Request
Can you copy every one of the lines below, word for word?
--- Listed entries ---
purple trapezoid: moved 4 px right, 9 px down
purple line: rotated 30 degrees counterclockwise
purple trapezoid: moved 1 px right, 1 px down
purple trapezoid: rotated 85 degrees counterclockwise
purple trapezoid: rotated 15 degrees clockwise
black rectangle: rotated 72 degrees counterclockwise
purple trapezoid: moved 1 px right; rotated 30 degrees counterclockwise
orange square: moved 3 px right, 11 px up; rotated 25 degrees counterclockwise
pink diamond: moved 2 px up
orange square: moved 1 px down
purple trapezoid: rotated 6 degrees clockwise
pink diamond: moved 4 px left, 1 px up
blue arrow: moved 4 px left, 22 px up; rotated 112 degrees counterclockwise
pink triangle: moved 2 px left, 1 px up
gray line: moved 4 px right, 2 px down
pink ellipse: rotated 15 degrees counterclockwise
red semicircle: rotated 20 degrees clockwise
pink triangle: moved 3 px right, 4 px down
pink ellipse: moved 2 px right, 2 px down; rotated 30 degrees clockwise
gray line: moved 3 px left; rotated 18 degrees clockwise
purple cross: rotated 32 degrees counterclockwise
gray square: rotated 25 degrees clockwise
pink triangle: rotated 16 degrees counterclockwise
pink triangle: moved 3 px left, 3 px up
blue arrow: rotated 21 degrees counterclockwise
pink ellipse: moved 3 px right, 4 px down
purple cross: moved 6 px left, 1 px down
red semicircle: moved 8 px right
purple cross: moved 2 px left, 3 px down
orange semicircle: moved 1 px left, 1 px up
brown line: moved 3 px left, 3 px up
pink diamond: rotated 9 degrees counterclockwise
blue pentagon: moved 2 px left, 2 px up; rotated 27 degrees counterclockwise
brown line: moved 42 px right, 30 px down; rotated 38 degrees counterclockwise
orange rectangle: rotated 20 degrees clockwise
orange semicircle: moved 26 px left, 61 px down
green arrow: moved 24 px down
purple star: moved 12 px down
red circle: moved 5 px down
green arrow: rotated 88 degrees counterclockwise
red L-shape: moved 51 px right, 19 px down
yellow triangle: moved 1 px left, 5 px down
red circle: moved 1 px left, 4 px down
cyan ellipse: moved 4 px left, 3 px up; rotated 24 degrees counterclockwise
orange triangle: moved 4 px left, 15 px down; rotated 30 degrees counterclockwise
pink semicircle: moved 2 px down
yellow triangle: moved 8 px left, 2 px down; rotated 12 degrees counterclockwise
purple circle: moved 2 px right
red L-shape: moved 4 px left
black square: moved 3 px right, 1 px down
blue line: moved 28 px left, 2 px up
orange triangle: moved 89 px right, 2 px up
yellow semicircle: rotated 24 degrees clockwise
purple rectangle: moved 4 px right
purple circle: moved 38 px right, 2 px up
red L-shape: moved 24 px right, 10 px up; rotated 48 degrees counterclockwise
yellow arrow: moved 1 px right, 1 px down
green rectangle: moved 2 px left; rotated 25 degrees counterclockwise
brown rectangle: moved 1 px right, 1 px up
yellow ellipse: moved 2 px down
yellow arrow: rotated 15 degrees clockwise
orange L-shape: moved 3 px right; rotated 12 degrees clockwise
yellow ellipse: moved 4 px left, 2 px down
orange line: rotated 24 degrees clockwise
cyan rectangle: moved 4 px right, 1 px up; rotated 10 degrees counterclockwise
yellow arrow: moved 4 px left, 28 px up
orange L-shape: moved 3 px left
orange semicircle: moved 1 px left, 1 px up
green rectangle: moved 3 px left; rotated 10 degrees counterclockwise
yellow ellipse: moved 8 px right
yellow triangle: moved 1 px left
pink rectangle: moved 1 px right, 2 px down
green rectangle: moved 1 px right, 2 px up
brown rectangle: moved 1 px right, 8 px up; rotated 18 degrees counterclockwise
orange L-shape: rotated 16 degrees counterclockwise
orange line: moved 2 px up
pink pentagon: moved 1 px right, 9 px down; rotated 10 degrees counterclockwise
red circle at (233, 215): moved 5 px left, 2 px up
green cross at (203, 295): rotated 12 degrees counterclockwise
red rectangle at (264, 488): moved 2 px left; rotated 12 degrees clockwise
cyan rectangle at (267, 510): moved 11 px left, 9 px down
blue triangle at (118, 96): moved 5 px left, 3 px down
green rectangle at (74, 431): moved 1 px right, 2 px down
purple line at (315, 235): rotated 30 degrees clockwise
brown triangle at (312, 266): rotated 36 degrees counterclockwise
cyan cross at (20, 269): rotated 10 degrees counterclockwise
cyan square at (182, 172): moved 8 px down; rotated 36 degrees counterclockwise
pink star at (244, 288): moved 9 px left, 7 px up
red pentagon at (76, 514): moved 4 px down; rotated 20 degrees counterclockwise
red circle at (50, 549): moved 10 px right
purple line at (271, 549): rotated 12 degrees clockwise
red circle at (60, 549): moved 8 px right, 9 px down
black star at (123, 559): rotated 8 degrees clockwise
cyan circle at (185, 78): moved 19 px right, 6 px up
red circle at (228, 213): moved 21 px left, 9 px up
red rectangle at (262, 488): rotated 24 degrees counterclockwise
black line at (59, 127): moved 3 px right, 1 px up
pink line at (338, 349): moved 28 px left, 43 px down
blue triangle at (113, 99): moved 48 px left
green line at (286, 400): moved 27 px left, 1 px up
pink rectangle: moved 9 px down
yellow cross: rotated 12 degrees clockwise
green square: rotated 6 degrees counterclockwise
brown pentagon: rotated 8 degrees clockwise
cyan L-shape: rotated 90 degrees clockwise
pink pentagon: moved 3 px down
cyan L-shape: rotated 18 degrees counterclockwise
---
Reply to the exercise
purple trapezoid: moved 4 px right, 9 px down
purple line: rotated 30 degrees counterclockwise
purple trapezoid: moved 1 px right, 1 px down
purple trapezoid: rotated 85 degrees counterclockwise
purple trapezoid: rotated 15 degrees clockwise
black rectangle: rotated 72 degrees counterclockwise
purple trapezoid: moved 1 px right; rotated 30 degrees counterclockwise
orange square: moved 3 px right, 11 px up; rotated 25 degrees counterclockwise
pink diamond: moved 2 px up
orange square: moved 1 px down
purple trapezoid: rotated 6 degrees clockwise
pink diamond: moved 4 px left, 1 px up
blue arrow: moved 4 px left, 22 px up; rotated 112 degrees counterclockwise
pink triangle: moved 2 px left, 1 px up
gray line: moved 4 px right, 2 px down
pink ellipse: rotated 15 degrees counterclockwise
red semicircle: rotated 20 degrees clockwise
pink triangle: moved 3 px right, 4 px down
pink ellipse: moved 2 px right, 2 px down; rotated 30 degrees clockwise
gray line: moved 3 px left; rotated 18 degrees clockwise
purple cross: rotated 32 degrees counterclockwise
gray square: rotated 25 degrees clockwise
pink triangle: rotated 16 degrees counterclockwise
pink triangle: moved 3 px left, 3 px up
blue arrow: rotated 21 degrees counterclockwise
pink ellipse: moved 3 px right, 4 px down
purple cross: moved 6 px left, 1 px down
red semicircle: moved 8 px right
purple cross: moved 2 px left, 3 px down
orange semicircle: moved 1 px left, 1 px up
brown line: moved 3 px left, 3 px up
pink diamond: rotated 9 degrees counterclockwise
blue pentagon: moved 2 px left, 2 px up; rotated 27 degrees counterclockwise
brown line: moved 42 px right, 30 px down; rotated 38 degrees counterclockwise
orange rectangle: rotated 20 degrees clockwise
orange semicircle: moved 26 px left, 61 px down
green arrow: moved 24 px down
purple star: moved 12 px down
red circle: moved 5 px down
green arrow: rotated 88 degrees counterclockwise
red L-shape: moved 51 px right, 19 px down
yellow triangle: moved 1 px left, 5 px down
red circle: moved 1 px left, 4 px down
cyan ellipse: moved 4 px left, 3 px up; rotated 24 degrees counterclockwise
orange triangle: moved 4 px left, 15 px down; rotated 30 degrees counterclockwise
pink semicircle: moved 2 px down
yellow triangle: moved 8 px left, 2 px down; rotated 12 degrees counterclockwise
purple circle: moved 2 px right
red L-shape: moved 4 px left
black square: moved 3 px right, 1 px down
blue line: moved 28 px left, 2 px up
orange triangle: moved 89 px right, 2 px up
yellow semicircle: rotated 24 degrees clockwise
purple rectangle: moved 4 px right
purple circle: moved 38 px right, 2 px up
red L-shape: moved 24 px right, 10 px up; rotated 48 degrees counterclockwise
yellow arrow: moved 1 px right, 1 px down
green rectangle: moved 2 px left; rotated 25 degrees counterclockwise
brown rectangle: moved 1 px right, 1 px up
yellow ellipse: moved 2 px down
yellow arrow: rotated 15 degrees clockwise
orange L-shape: moved 3 px right; rotated 12 degrees clockwise
yellow ellipse: moved 4 px left, 2 px down
orange line: rotated 24 degrees clockwise
cyan rectangle: moved 4 px right, 1 px up; rotated 10 degrees counterclockwise
yellow arrow: moved 4 px left, 28 px up
orange L-shape: moved 3 px left
orange semicircle: moved 1 px left, 1 px up
green rectangle: moved 3 px left; rotated 10 degrees counterclockwise
yellow ellipse: moved 8 px right
yellow triangle: moved 1 px left
pink rectangle: moved 1 px right, 2 px down
green rectangle: moved 1 px right, 2 px up
brown rectangle: moved 1 px right, 8 px up; rotated 18 degrees counterclockwise
orange L-shape: rotated 16 degrees counterclockwise
orange line: moved 2 px up
pink pentagon: moved 1 px right, 9 px down; rotated 10 degrees counterclockwise
red circle at (233, 215): moved 5 px left, 2 px up
green cross at (203, 295): rotated 12 degrees counterclockwise
red rectangle at (264, 488): moved 2 px left; rotated 12 degrees clockwise
cyan rectangle at (267, 510): moved 11 px left, 9 px down
blue triangle at (118, 96): moved 5 px left, 3 px down
green rectangle at (74, 431): moved 1 px right, 2 px down
purple line at (315, 235): rotated 30 degrees clockwise
brown triangle at (312, 266): rotated 36 degrees counterclockwise
cyan cross at (20, 269): rotated 10 degrees counterclockwise
cyan square at (182, 172): moved 8 px down; rotated 36 degrees counterclockwise
pink star at (244, 288): moved 9 px left, 7 px up
red pentagon at (76, 514): moved 4 px down; rotated 20 degrees counterclockwise
red circle at (50, 549): moved 10 px right
purple line at (271, 549): rotated 12 degrees clockwise
red circle at (60, 549): moved 8 px right, 9 px down
black star at (123, 559): rotated 8 degrees clockwise
cyan circle at (185, 78): moved 19 px right, 6 px up
red circle at (228, 213): moved 21 px left, 9 px up
red rectangle at (262, 488): rotated 24 degrees counterclockwise
black line at (59, 127): moved 3 px right, 1 px up
pink line at (338, 349): moved 28 px left, 43 px down
blue triangle at (113, 99): moved 48 px left
green line at (286, 400): moved 27 px left, 1 px up
pink rectangle: moved 9 px down
yellow cross: rotated 12 degrees clockwise
green square: rotated 6 degrees counterclockwise
brown pentagon: rotated 8 degrees clockwise
cyan L-shape: rotated 90 degrees clockwise
pink pentagon: moved 3 px down
cyan L-shape: rotated 18 degrees counterclockwise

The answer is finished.